• **Assignment**: The copy must match the data below line for line and contain no images.

• **Data to examine**:

☆ ☆ ☆ ☆ ☆

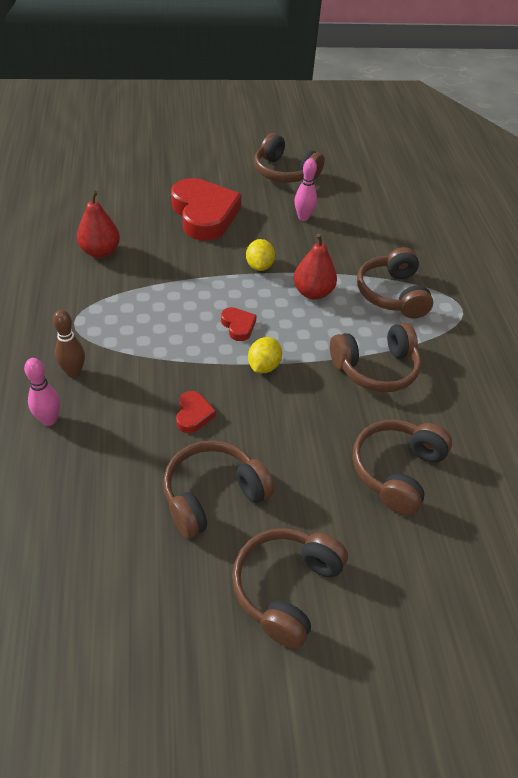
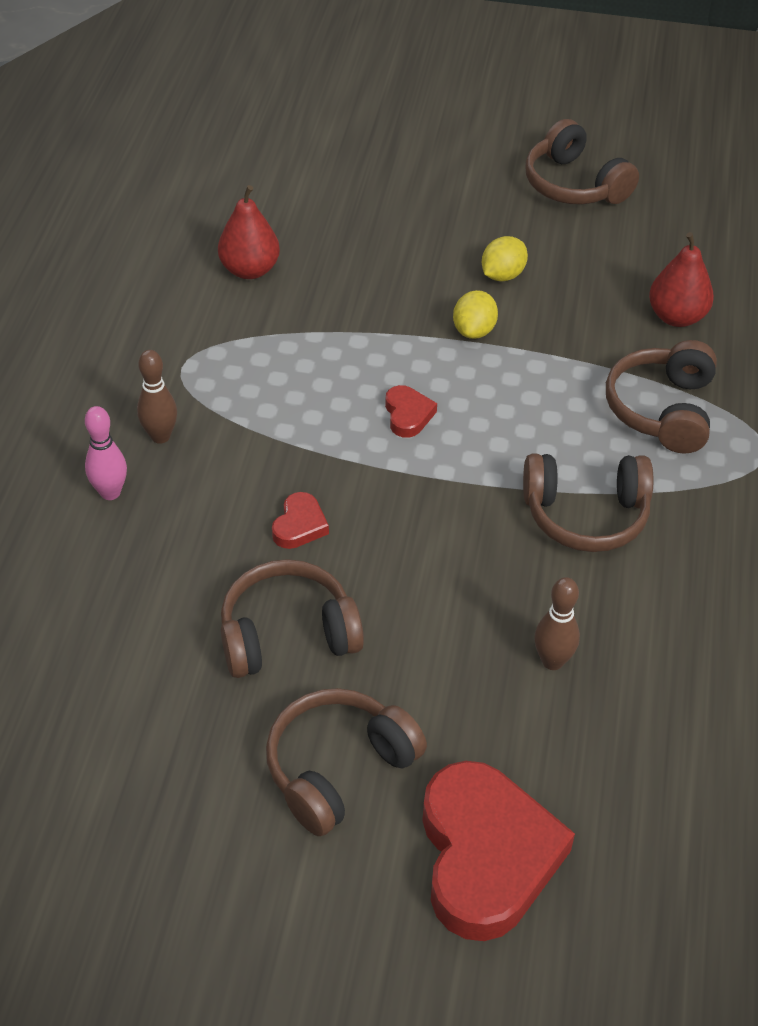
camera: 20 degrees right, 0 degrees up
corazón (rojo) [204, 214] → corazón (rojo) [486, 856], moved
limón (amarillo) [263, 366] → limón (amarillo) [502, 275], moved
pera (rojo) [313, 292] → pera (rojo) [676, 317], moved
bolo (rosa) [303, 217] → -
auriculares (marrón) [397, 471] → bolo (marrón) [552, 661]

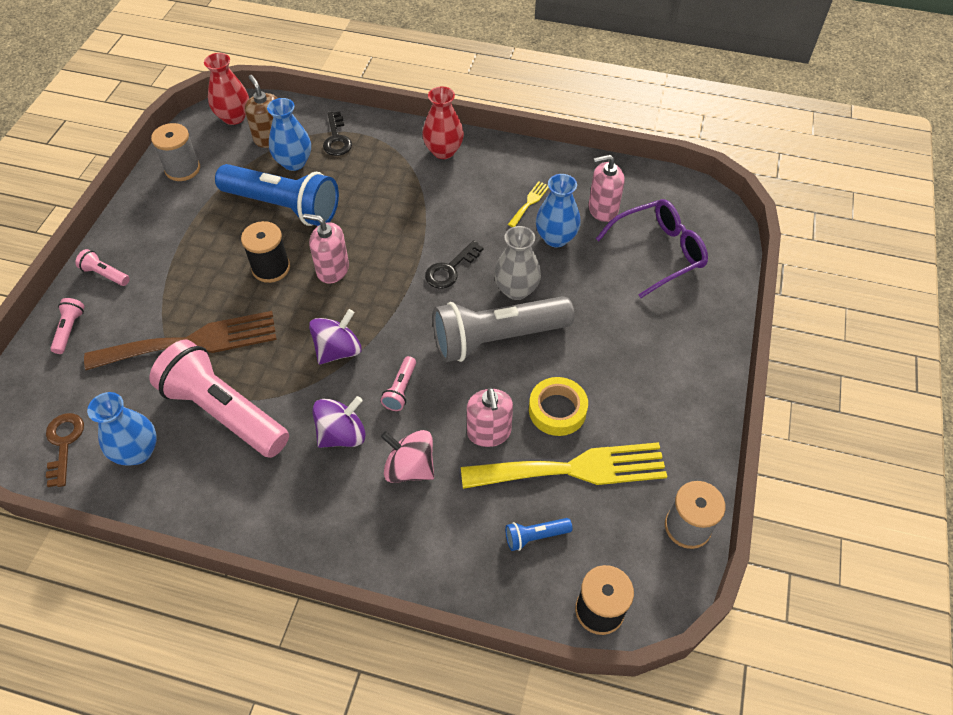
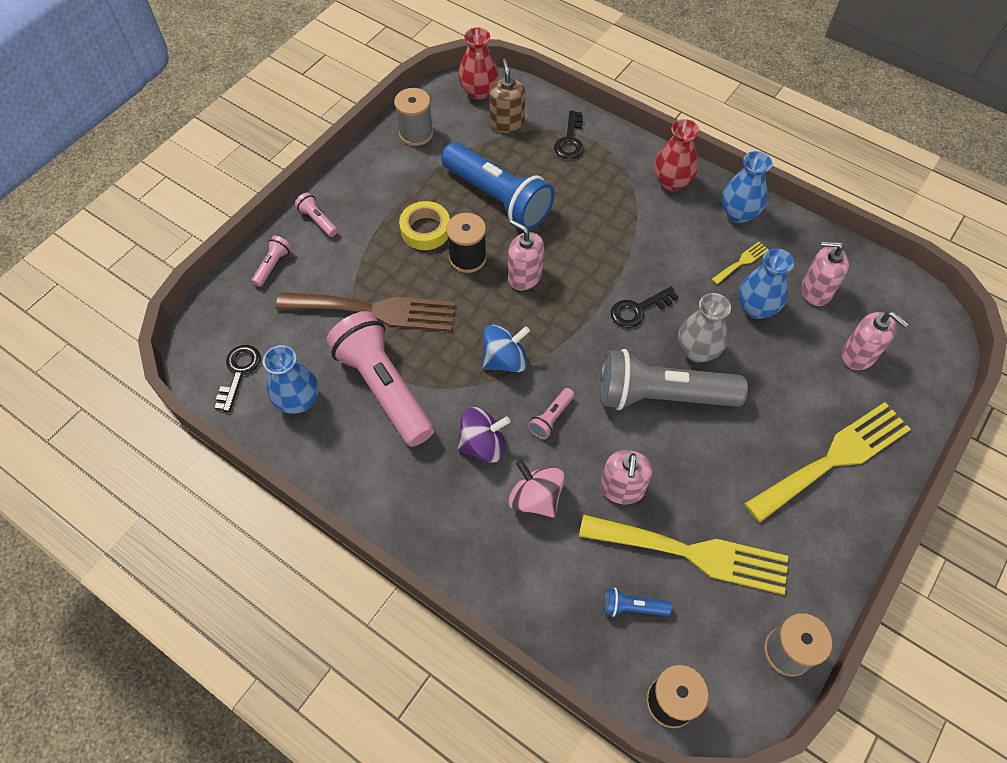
camera: 20 degrees right, 5 degrees up
llave (marrón) [64, 444] → llave (negro) [239, 373]
florero (azul) [294, 162] → florero (azul) [738, 213], moved
peonza (morado) [338, 350] → peonza (azul) [505, 360]
cinta adhesiva (amarillo) [557, 410] → cinta adhesiva (amarillo) [425, 230], moved
gafas (morado) [658, 253] → dispensador de jabón (rosa) [858, 355]
- → tenedor (amarillo) [833, 458]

☆ ☆ ☆ ☆ ☆

• **Worked solution**:
camera: 20 degrees right, 0 degrees up
corazón (rojo) [204, 214] → corazón (rojo) [486, 856], moved
limón (amarillo) [263, 366] → limón (amarillo) [502, 275], moved
pera (rojo) [313, 292] → pera (rojo) [676, 317], moved
bolo (rosa) [303, 217] → -
auriculares (marrón) [397, 471] → bolo (marrón) [552, 661]

camera: 20 degrees right, 5 degrees up
llave (marrón) [64, 444] → llave (negro) [239, 373]
florero (azul) [294, 162] → florero (azul) [738, 213], moved
peonza (morado) [338, 350] → peonza (azul) [505, 360]
cinta adhesiva (amarillo) [557, 410] → cinta adhesiva (amarillo) [425, 230], moved
gafas (morado) [658, 253] → dispensador de jabón (rosa) [858, 355]
- → tenedor (amarillo) [833, 458]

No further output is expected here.